**Your assignment**. Please copy each line below that contains the word "VEXT".

╭─ Material shown

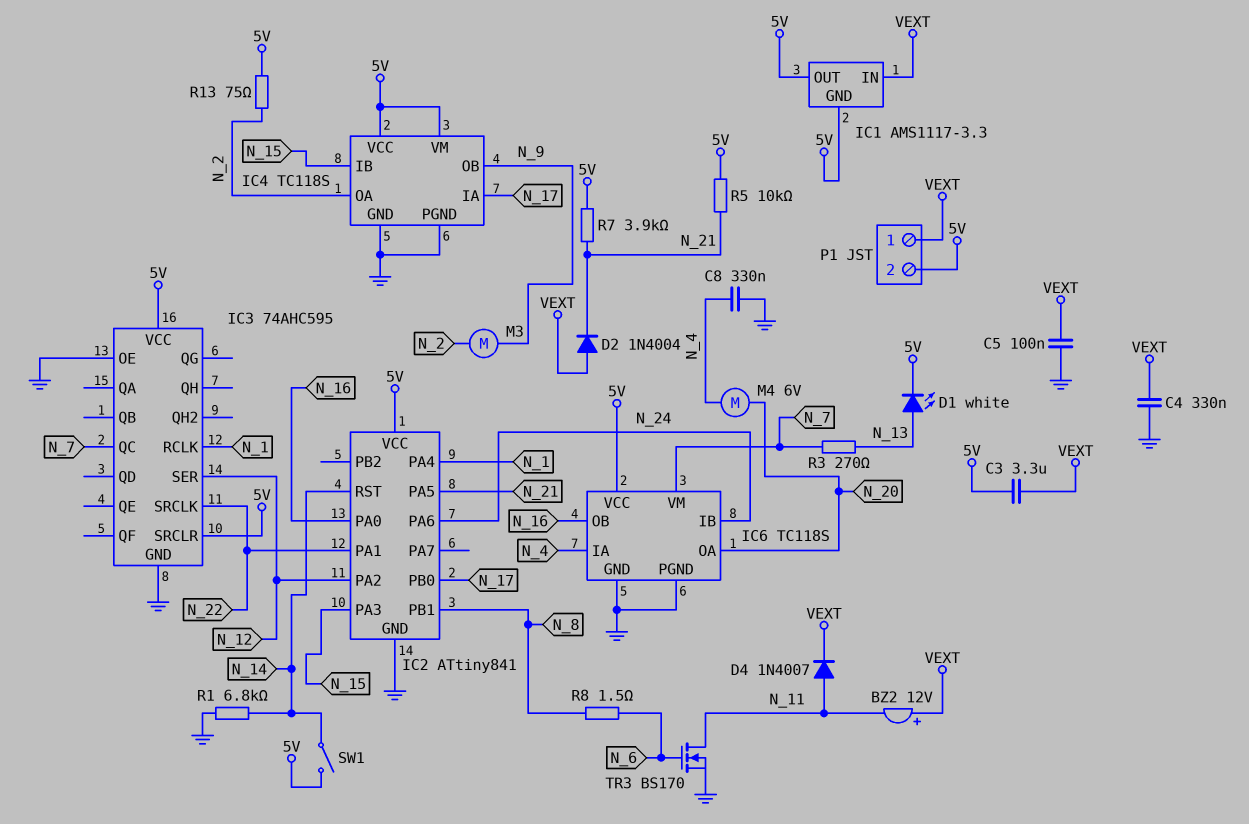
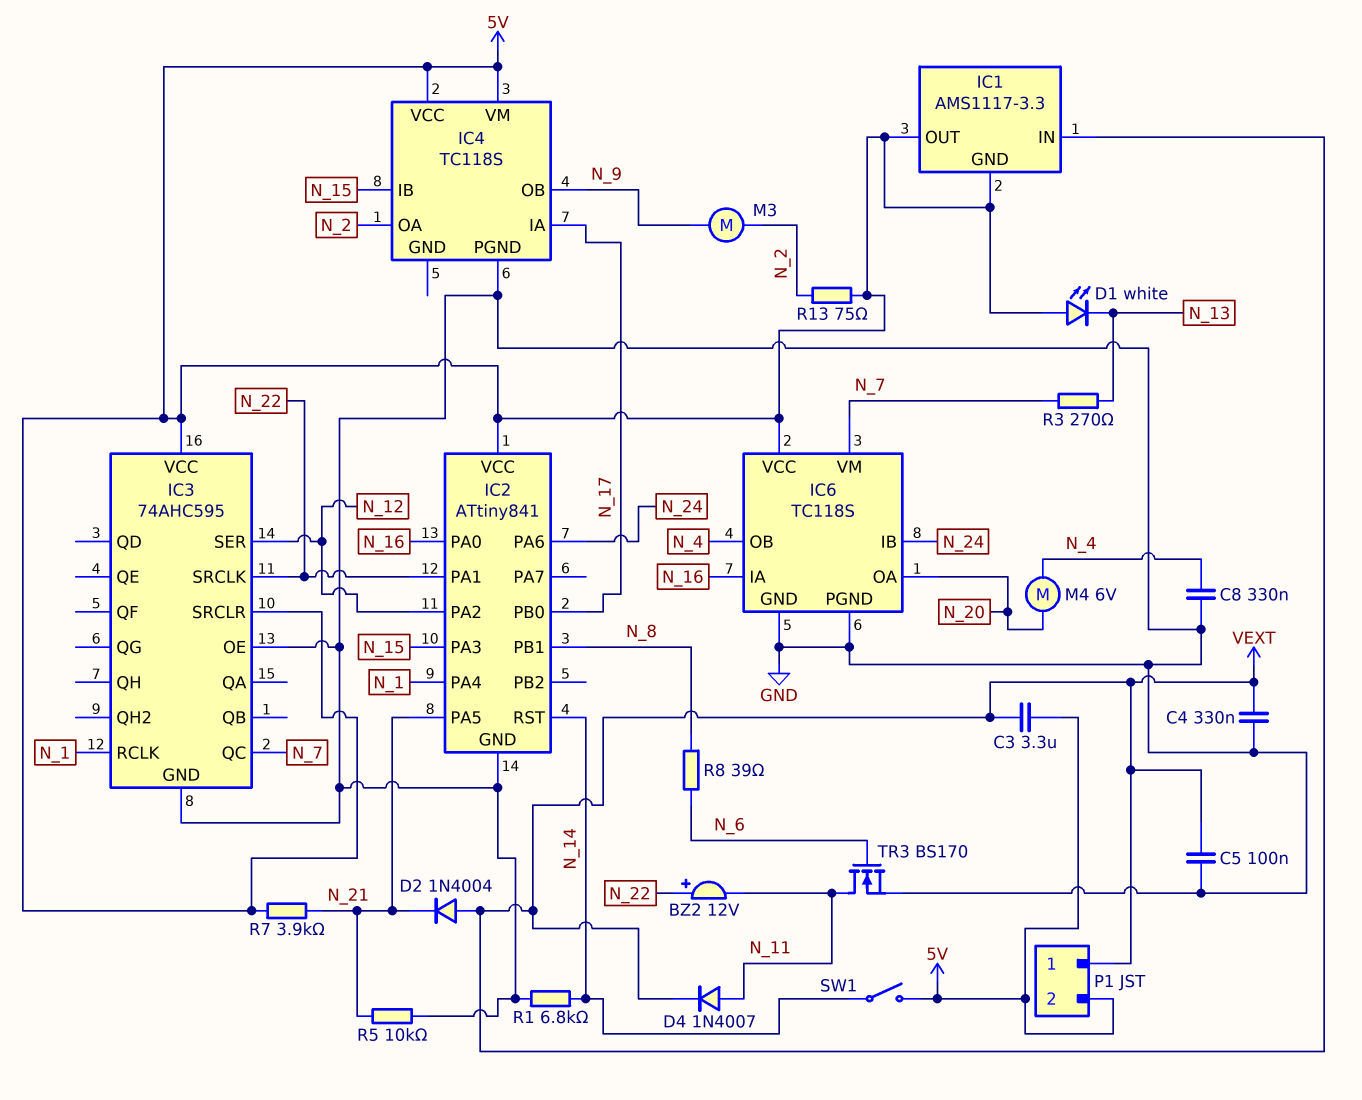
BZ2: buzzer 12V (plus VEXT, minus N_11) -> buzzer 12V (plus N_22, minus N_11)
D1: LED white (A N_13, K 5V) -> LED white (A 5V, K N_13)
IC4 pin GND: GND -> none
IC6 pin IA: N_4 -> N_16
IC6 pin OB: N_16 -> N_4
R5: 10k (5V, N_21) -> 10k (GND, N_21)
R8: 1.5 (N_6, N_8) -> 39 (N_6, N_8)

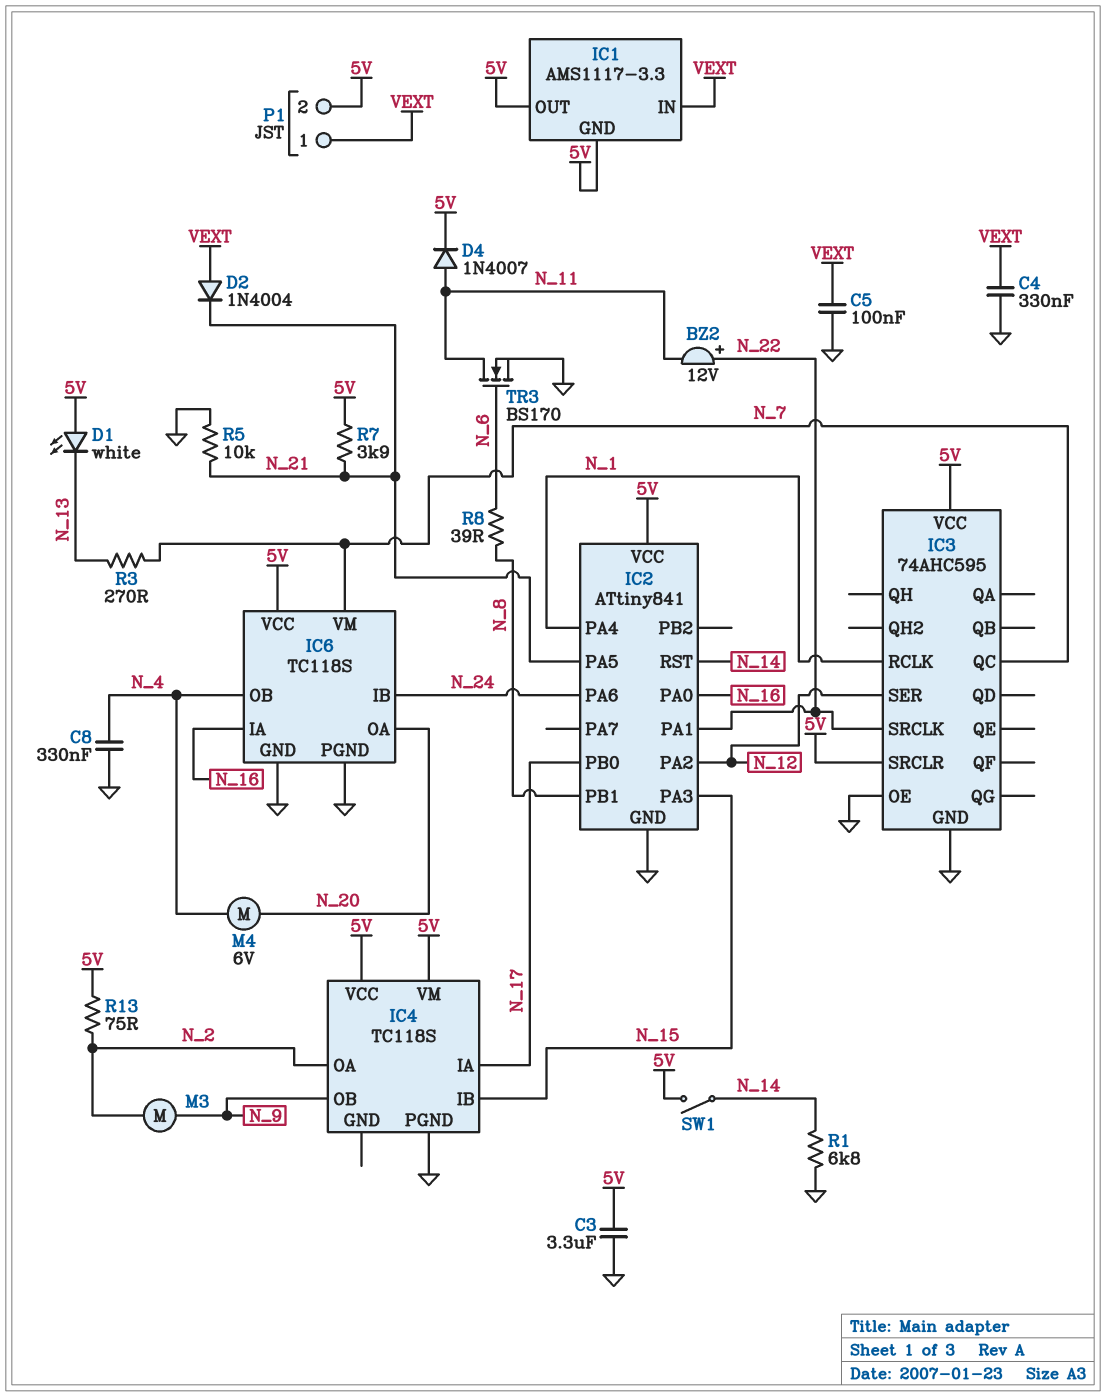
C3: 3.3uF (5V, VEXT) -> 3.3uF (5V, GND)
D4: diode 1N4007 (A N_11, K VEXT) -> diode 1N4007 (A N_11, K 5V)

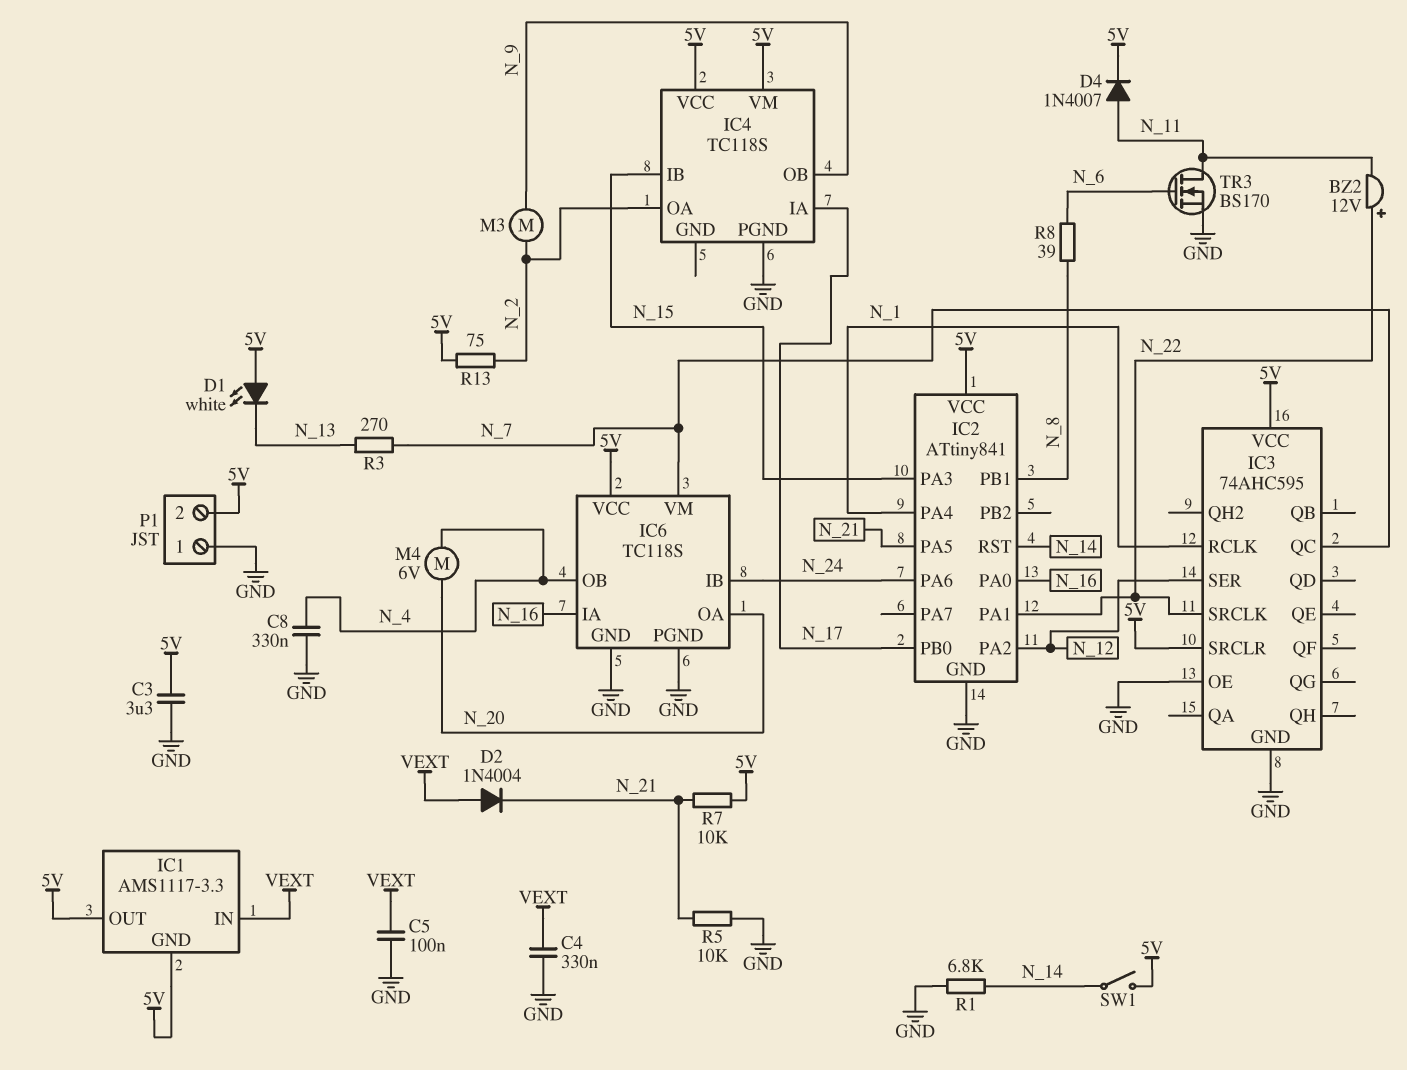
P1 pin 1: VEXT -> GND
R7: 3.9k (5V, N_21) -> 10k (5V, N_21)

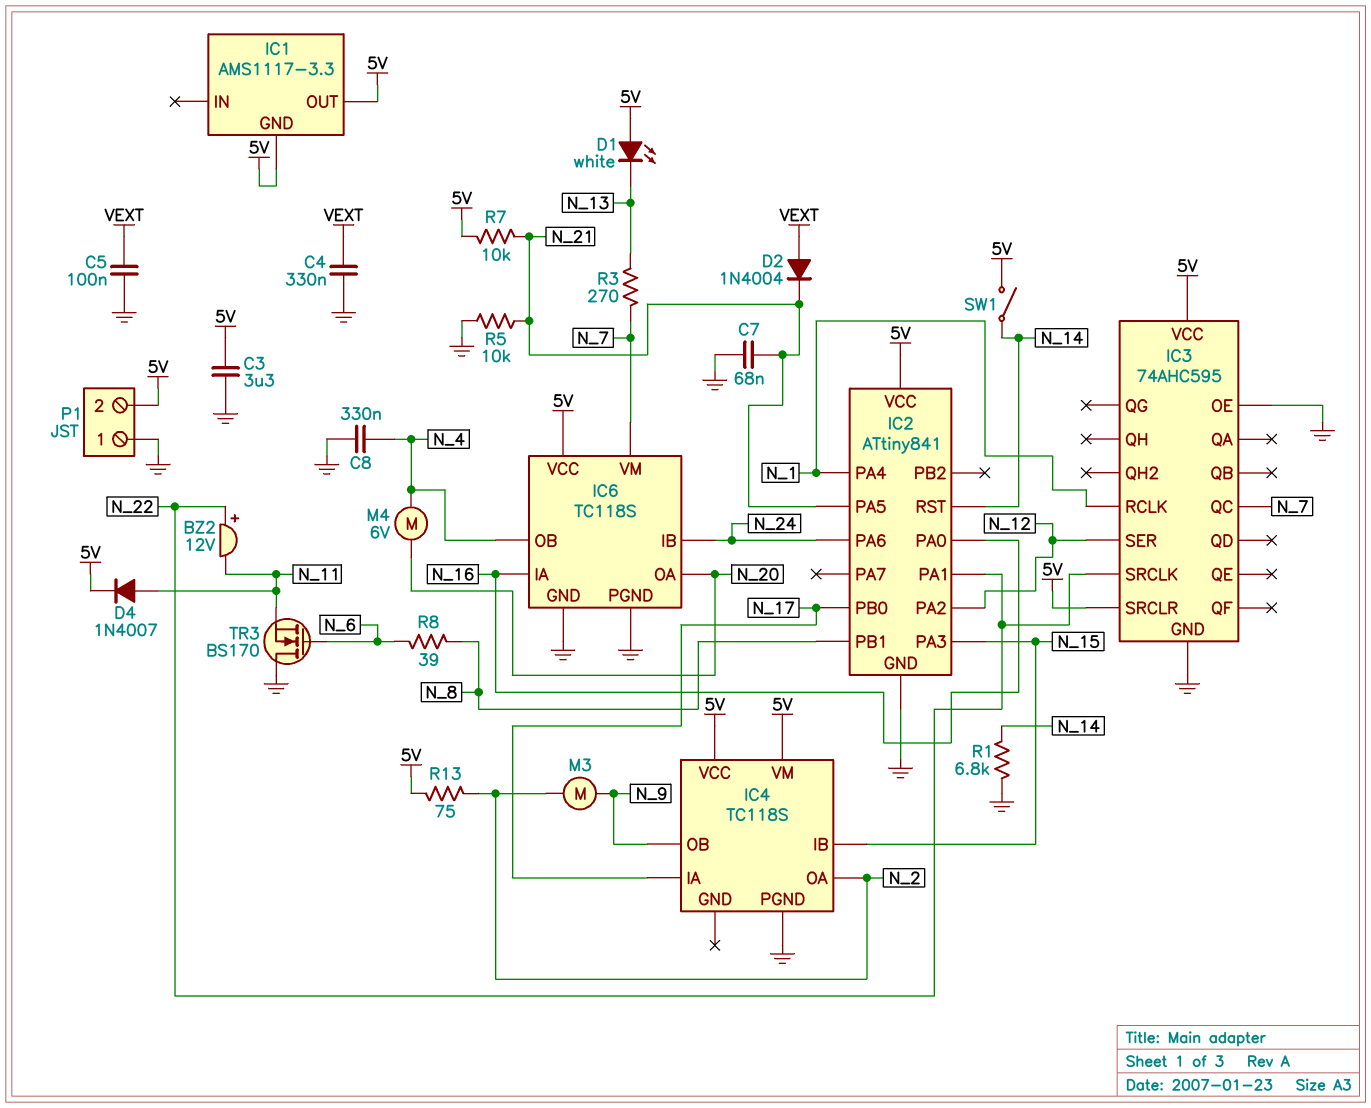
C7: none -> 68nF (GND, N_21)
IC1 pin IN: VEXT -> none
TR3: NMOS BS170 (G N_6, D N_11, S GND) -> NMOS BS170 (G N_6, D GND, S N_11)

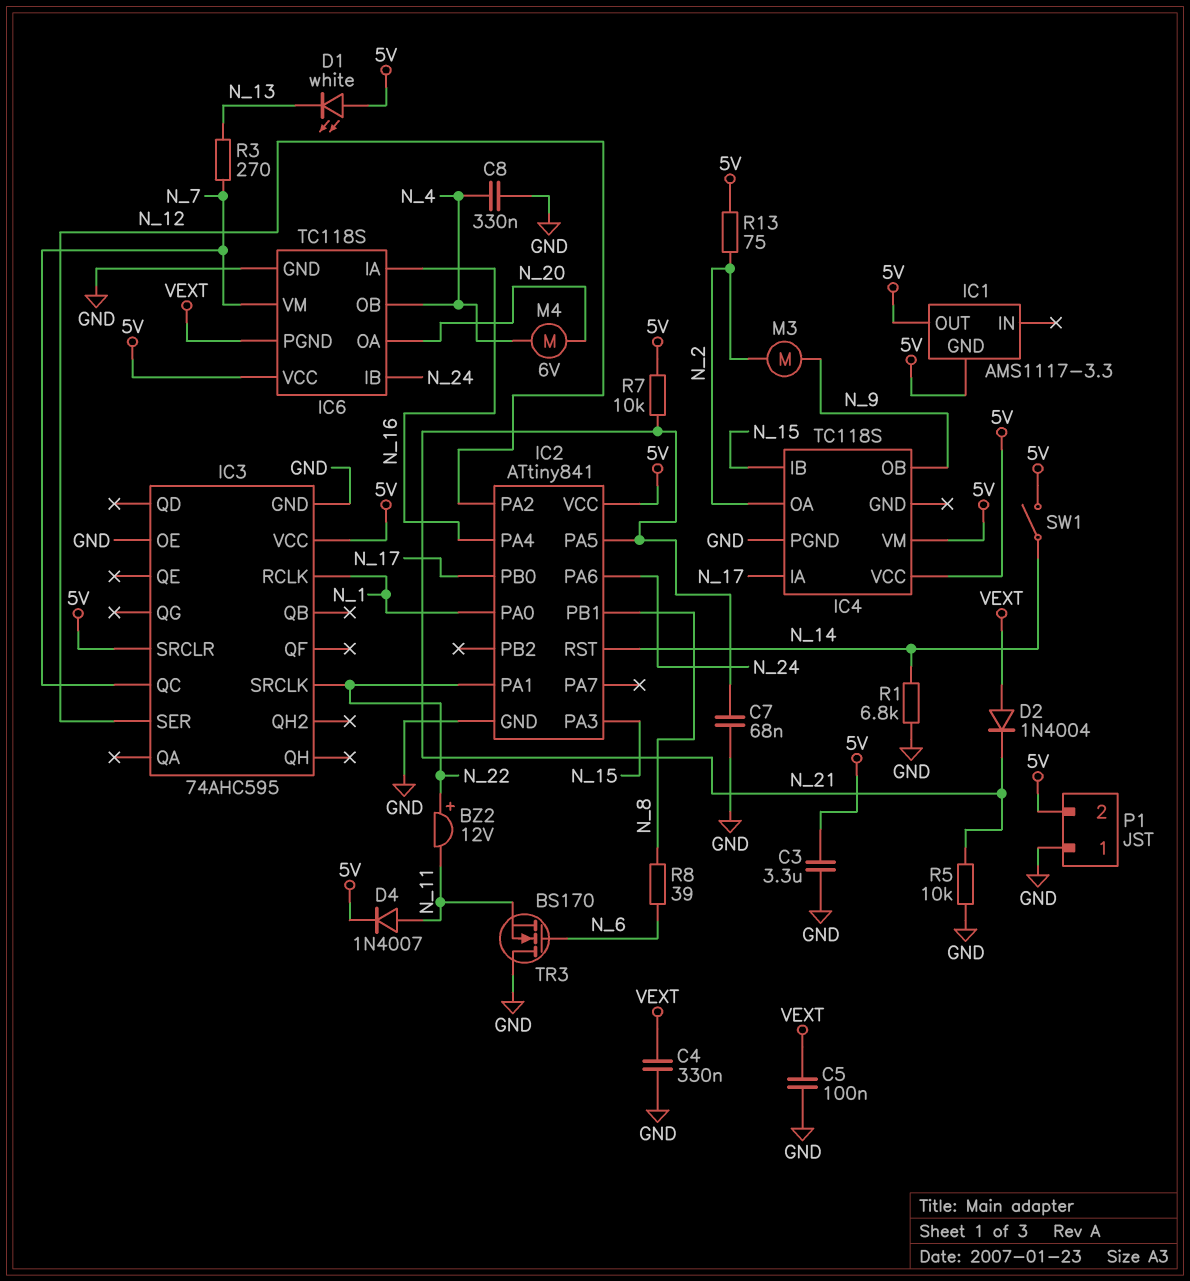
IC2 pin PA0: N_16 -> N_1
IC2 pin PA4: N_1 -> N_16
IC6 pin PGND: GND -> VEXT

╰─

**Output for this task**.
BZ2: buzzer 12V (plus VEXT, minus N_11) -> buzzer 12V (plus N_22, minus N_11)
C3: 3.3uF (5V, VEXT) -> 3.3uF (5V, GND)
D4: diode 1N4007 (A N_11, K VEXT) -> diode 1N4007 (A N_11, K 5V)
P1 pin 1: VEXT -> GND
IC1 pin IN: VEXT -> none
IC6 pin PGND: GND -> VEXT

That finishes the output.